**REQUIRED ACTION**: Retype the data that follows exactly. No pictures belong in the copy.

**STORED DATA**:
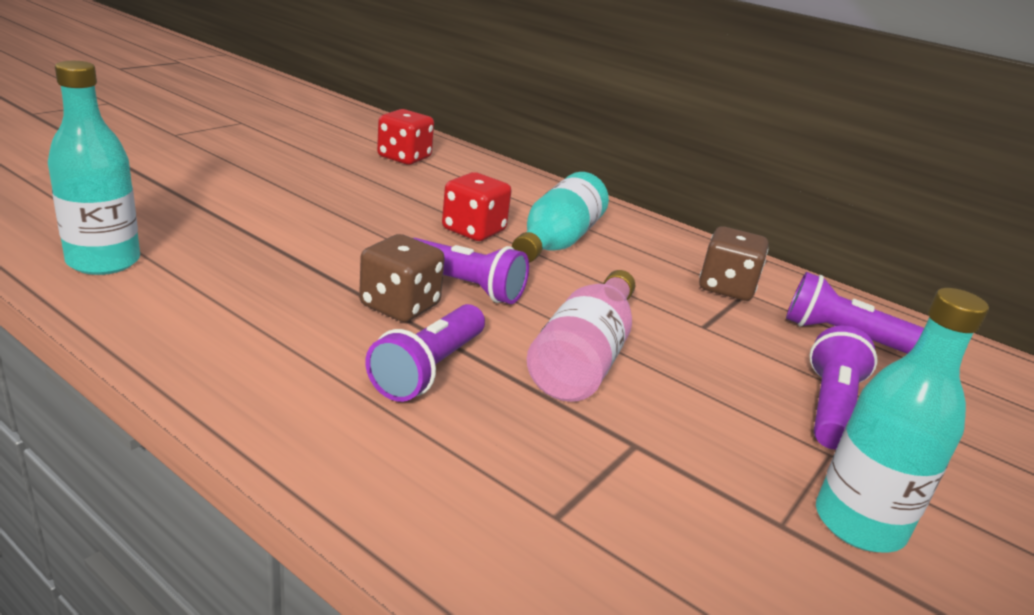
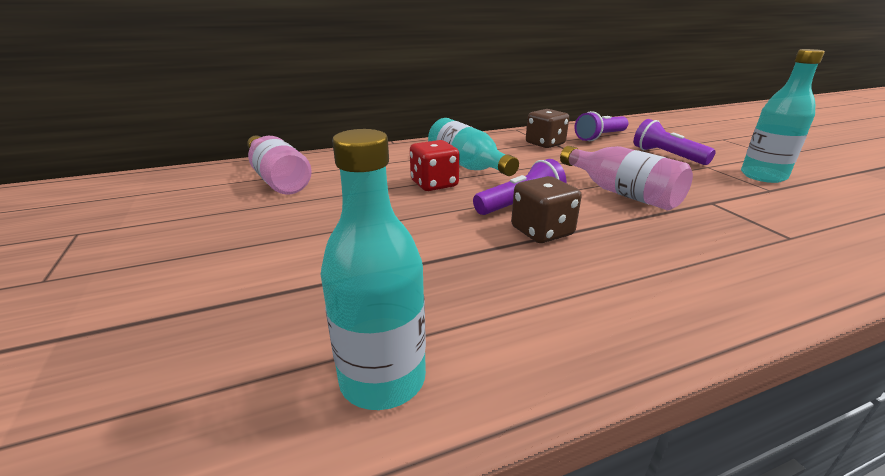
camera: 55 degrees left, 0 degrees up
(404, 157) = (278, 179): red dice -> pink bottle
(429, 369) = (635, 239): purple flashlight -> none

**REPLY TO THE EXERCISE**:
camera: 55 degrees left, 0 degrees up
(404, 157) = (278, 179): red dice -> pink bottle
(429, 369) = (635, 239): purple flashlight -> none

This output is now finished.